Spatial reasoning data
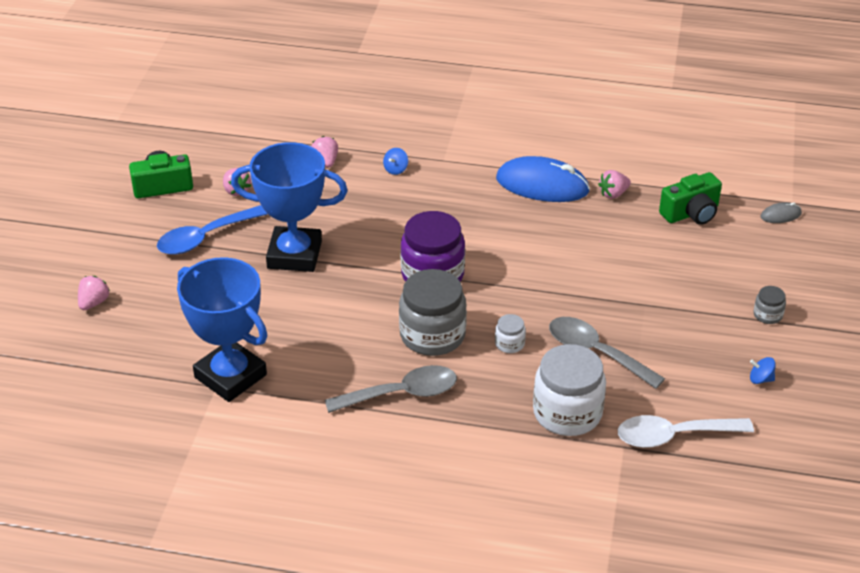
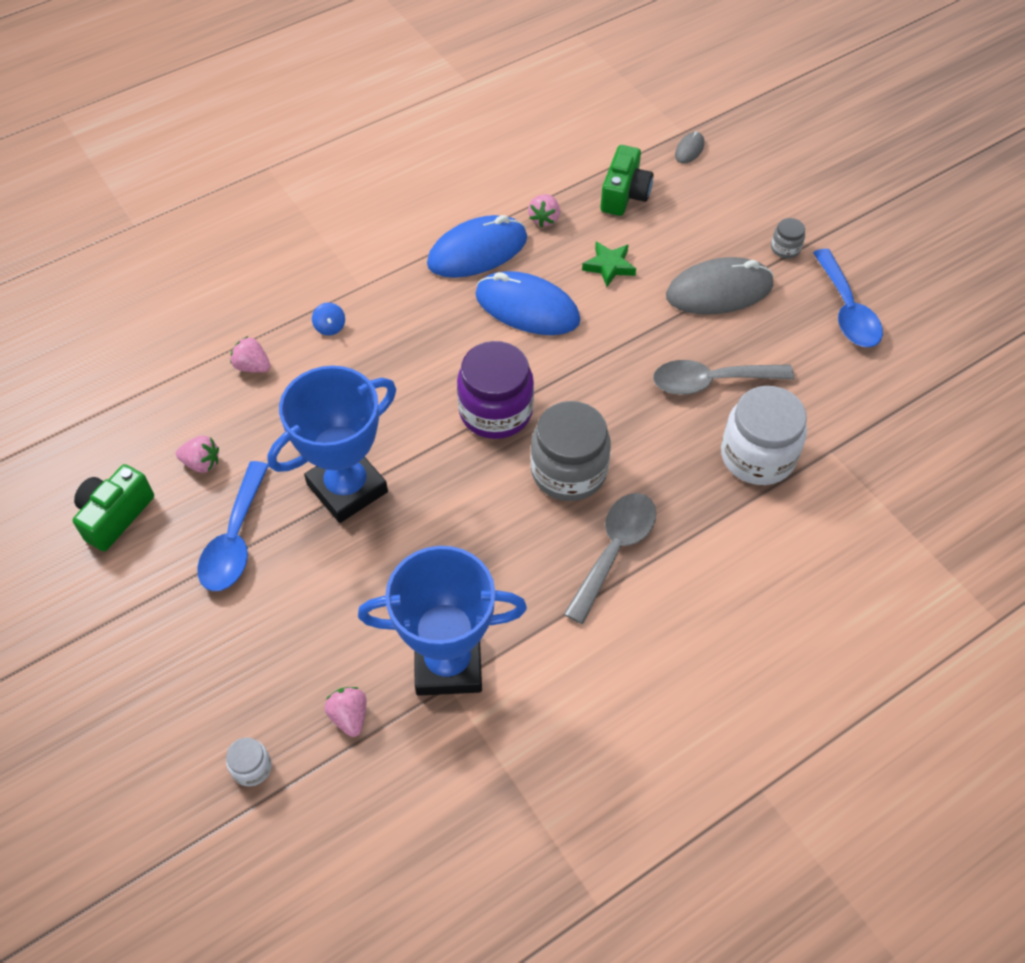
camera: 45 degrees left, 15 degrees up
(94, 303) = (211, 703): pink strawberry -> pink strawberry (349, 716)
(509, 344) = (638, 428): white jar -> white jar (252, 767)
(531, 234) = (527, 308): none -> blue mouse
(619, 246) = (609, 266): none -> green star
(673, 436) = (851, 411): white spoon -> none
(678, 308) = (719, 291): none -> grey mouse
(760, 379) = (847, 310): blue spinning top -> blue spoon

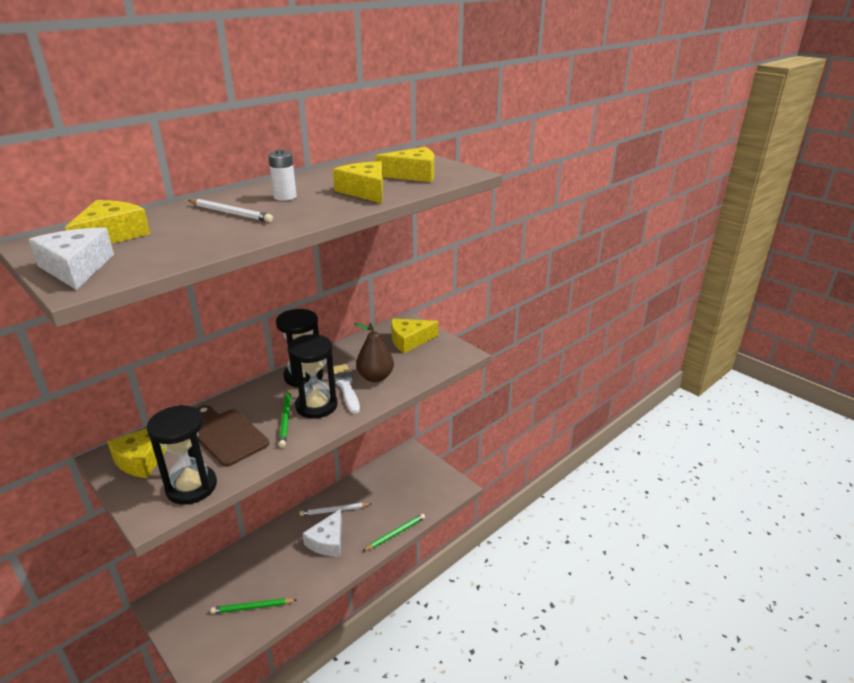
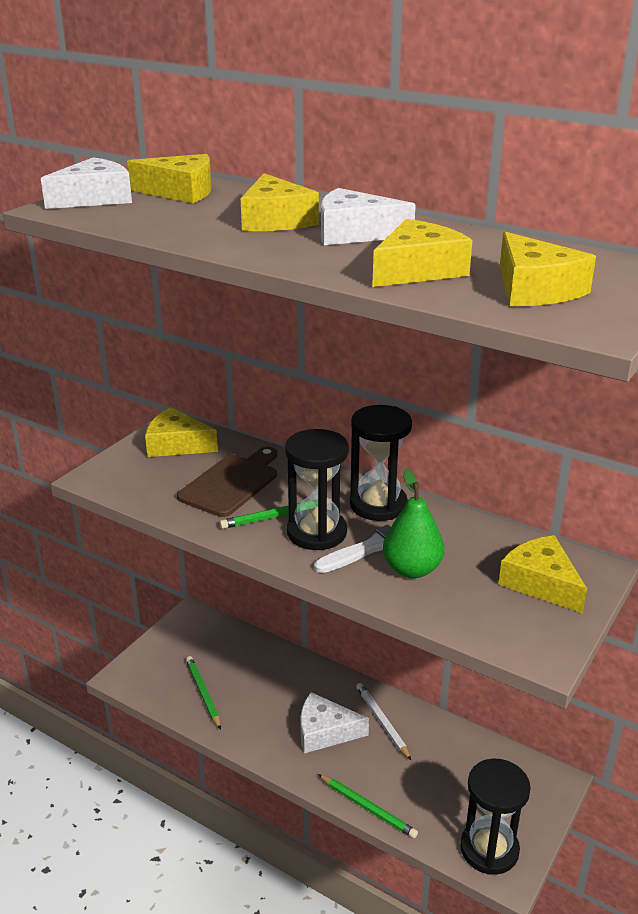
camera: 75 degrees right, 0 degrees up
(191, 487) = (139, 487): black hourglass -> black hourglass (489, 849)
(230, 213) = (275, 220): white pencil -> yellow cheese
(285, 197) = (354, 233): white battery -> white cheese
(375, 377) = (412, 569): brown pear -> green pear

==

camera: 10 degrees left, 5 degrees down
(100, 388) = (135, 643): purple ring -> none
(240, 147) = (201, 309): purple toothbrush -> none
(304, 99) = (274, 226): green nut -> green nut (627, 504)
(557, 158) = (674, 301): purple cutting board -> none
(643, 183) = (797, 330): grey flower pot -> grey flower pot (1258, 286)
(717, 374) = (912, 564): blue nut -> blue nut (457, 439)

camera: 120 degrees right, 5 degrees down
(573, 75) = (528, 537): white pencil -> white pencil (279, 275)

---

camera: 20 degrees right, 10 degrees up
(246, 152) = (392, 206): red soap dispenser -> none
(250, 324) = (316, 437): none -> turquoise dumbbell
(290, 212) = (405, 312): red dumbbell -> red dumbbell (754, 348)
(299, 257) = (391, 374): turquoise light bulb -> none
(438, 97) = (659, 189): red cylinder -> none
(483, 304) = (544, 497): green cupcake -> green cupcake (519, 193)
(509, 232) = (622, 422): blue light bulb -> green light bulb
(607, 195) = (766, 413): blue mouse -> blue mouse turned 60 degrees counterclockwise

▶ **Goal of the exercise**
Scan the records above for the lines holding "(483, 304) = (544, 497): green" and "(607, 195) = (766, 413): blue". Transcribe those two and every line between them word for word, and no others.

▶ **Solved exercise**
(483, 304) = (544, 497): green cupcake -> green cupcake (519, 193)
(509, 232) = (622, 422): blue light bulb -> green light bulb
(607, 195) = (766, 413): blue mouse -> blue mouse turned 60 degrees counterclockwise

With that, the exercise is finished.